• What is being asked
Copy word for word, please, the lines of the entries below running from the one containing "R1: 18k (GND, n1) -> 18k (+5V, n1)" to the one containing "U8: NOR 74LS02", both ends included.

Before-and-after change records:

────

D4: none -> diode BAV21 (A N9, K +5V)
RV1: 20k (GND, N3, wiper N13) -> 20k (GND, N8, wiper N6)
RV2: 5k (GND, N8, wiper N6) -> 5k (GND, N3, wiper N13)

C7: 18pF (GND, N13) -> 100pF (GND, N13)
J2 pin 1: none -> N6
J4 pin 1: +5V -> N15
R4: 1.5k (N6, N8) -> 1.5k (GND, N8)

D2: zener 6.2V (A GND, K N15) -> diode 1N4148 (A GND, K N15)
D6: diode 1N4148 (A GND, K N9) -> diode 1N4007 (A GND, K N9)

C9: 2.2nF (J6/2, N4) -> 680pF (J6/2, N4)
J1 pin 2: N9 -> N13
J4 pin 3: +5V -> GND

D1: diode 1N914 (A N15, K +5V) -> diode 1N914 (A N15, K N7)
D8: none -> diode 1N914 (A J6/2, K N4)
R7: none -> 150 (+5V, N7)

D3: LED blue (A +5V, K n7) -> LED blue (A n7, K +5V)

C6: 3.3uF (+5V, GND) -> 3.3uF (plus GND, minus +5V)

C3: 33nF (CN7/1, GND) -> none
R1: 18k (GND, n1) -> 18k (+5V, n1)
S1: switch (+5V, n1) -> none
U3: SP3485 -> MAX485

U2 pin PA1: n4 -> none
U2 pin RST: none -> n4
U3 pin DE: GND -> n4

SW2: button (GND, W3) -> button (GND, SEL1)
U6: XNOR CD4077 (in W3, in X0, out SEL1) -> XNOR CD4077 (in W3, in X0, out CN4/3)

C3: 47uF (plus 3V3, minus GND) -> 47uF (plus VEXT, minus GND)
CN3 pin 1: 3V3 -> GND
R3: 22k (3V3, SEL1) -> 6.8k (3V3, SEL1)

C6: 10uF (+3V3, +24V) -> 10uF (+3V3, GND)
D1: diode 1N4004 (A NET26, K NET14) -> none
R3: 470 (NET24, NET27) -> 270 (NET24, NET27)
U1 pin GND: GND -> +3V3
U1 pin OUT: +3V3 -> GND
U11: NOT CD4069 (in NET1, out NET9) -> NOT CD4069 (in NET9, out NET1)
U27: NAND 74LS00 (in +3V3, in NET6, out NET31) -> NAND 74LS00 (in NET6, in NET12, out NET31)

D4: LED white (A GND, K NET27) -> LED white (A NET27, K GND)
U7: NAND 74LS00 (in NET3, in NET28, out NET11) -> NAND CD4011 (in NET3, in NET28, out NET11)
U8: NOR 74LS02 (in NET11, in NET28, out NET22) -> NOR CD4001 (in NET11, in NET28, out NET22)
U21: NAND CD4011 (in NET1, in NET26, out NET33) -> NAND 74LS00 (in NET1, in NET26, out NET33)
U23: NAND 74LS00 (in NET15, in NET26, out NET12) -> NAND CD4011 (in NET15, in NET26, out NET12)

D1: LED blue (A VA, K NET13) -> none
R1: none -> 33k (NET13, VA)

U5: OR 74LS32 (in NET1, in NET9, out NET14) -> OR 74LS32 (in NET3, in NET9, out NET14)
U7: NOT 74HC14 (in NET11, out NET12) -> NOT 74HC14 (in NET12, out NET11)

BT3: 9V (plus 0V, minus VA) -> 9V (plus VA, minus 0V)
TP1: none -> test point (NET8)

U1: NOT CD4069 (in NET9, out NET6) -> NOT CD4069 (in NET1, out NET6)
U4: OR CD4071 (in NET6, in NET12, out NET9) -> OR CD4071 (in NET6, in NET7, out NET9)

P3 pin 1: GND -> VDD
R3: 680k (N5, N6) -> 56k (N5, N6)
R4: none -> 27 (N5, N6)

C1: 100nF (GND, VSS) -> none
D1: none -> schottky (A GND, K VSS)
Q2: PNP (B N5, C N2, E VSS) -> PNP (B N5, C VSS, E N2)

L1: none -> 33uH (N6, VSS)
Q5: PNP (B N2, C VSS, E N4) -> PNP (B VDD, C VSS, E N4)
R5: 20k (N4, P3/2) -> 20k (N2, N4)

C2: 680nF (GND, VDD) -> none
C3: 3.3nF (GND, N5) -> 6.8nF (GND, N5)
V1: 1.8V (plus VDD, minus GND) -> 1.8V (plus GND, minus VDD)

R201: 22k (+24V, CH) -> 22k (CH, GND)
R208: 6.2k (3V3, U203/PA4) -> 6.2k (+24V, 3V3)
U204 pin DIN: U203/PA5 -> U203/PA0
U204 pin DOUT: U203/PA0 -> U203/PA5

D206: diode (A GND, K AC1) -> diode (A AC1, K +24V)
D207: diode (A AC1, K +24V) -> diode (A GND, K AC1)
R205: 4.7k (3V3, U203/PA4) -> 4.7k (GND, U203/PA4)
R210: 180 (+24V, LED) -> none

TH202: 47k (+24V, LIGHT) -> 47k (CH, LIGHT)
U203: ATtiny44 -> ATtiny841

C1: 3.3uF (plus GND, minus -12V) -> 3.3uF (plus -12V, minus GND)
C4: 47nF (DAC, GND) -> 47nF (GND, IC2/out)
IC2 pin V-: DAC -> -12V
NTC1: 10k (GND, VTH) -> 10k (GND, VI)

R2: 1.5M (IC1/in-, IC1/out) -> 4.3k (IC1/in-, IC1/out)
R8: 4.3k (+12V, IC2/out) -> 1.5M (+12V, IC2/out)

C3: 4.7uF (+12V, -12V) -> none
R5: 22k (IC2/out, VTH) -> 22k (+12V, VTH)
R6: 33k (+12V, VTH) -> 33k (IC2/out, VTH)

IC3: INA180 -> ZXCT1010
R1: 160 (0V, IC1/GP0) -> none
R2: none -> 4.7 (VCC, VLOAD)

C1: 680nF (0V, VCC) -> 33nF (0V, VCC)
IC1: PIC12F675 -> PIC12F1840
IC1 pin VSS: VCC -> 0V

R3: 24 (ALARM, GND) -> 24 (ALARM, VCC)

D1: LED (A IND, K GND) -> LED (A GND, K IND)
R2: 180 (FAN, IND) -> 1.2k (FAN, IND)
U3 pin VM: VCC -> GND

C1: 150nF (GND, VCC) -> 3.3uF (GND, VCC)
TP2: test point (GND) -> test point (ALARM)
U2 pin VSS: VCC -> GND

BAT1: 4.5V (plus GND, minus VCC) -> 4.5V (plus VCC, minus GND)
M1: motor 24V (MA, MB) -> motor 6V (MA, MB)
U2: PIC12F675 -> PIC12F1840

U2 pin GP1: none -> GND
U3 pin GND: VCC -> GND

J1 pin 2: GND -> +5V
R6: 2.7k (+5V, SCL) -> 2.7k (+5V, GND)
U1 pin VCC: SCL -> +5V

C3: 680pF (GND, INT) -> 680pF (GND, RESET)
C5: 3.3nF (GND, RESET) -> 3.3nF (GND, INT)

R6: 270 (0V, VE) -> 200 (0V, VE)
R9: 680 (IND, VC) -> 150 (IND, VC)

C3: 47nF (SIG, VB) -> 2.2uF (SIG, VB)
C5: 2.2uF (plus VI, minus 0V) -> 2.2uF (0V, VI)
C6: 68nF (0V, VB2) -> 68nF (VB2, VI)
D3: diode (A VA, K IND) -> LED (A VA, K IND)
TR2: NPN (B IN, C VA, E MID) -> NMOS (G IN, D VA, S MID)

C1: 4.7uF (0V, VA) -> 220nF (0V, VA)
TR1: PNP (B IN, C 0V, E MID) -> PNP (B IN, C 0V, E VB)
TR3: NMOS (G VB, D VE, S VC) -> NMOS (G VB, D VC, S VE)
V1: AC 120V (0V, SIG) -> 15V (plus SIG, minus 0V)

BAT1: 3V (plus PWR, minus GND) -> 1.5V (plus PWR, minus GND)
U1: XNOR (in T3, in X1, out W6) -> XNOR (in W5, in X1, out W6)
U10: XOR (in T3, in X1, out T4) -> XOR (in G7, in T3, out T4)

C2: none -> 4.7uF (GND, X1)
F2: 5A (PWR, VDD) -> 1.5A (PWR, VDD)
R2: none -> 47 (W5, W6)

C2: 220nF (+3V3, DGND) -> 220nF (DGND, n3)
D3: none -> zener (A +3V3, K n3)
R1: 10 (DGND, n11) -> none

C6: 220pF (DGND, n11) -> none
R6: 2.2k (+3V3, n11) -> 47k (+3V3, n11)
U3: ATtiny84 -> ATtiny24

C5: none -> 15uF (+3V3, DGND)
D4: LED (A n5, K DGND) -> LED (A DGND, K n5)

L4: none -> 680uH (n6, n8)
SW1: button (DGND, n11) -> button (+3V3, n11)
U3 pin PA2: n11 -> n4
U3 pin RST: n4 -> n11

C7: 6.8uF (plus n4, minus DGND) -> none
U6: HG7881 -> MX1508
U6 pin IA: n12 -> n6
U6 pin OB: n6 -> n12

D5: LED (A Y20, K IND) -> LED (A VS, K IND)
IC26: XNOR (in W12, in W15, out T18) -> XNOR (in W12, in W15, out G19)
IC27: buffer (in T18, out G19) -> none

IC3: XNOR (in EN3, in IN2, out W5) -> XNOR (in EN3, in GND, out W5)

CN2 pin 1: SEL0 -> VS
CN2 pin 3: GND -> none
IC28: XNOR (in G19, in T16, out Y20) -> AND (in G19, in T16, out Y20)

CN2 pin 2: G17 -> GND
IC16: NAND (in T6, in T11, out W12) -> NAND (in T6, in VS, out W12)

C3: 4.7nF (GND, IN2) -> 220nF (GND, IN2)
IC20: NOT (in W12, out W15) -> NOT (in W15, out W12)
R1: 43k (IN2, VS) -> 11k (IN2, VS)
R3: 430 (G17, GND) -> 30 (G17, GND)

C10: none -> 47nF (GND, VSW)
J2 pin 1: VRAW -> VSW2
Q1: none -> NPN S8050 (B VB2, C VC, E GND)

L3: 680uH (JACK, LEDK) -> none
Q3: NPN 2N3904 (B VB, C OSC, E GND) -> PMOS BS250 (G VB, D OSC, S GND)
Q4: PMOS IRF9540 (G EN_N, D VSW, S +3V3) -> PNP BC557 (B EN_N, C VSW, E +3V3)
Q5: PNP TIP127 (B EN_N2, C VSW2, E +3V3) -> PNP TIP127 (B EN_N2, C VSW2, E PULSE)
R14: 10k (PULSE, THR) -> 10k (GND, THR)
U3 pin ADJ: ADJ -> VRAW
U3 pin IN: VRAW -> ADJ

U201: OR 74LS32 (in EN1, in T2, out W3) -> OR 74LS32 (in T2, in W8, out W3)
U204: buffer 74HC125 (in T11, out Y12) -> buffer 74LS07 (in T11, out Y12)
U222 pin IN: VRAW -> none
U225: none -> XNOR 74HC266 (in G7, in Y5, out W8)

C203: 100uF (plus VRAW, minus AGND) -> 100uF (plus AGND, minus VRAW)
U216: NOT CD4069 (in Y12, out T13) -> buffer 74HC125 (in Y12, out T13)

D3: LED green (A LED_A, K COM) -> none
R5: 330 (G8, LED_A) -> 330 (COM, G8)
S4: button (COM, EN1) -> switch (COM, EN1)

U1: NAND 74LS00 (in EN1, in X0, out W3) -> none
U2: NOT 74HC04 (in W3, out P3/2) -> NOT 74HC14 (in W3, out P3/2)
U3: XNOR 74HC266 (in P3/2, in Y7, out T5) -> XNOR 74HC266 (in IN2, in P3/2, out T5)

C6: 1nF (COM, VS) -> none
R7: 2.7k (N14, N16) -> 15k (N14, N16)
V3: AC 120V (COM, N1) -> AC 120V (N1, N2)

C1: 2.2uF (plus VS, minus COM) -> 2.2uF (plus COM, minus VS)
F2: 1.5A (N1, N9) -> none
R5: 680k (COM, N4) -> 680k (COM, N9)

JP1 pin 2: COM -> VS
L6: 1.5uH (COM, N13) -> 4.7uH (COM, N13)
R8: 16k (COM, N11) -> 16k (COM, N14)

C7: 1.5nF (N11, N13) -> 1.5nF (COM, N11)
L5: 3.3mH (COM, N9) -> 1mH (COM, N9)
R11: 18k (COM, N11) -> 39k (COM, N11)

────

• Exercise result
R1: 18k (GND, n1) -> 18k (+5V, n1)
S1: switch (+5V, n1) -> none
U3: SP3485 -> MAX485

U2 pin PA1: n4 -> none
U2 pin RST: none -> n4
U3 pin DE: GND -> n4

SW2: button (GND, W3) -> button (GND, SEL1)
U6: XNOR CD4077 (in W3, in X0, out SEL1) -> XNOR CD4077 (in W3, in X0, out CN4/3)

C3: 47uF (plus 3V3, minus GND) -> 47uF (plus VEXT, minus GND)
CN3 pin 1: 3V3 -> GND
R3: 22k (3V3, SEL1) -> 6.8k (3V3, SEL1)

C6: 10uF (+3V3, +24V) -> 10uF (+3V3, GND)
D1: diode 1N4004 (A NET26, K NET14) -> none
R3: 470 (NET24, NET27) -> 270 (NET24, NET27)
U1 pin GND: GND -> +3V3
U1 pin OUT: +3V3 -> GND
U11: NOT CD4069 (in NET1, out NET9) -> NOT CD4069 (in NET9, out NET1)
U27: NAND 74LS00 (in +3V3, in NET6, out NET31) -> NAND 74LS00 (in NET6, in NET12, out NET31)

D4: LED white (A GND, K NET27) -> LED white (A NET27, K GND)
U7: NAND 74LS00 (in NET3, in NET28, out NET11) -> NAND CD4011 (in NET3, in NET28, out NET11)
U8: NOR 74LS02 (in NET11, in NET28, out NET22) -> NOR CD4001 (in NET11, in NET28, out NET22)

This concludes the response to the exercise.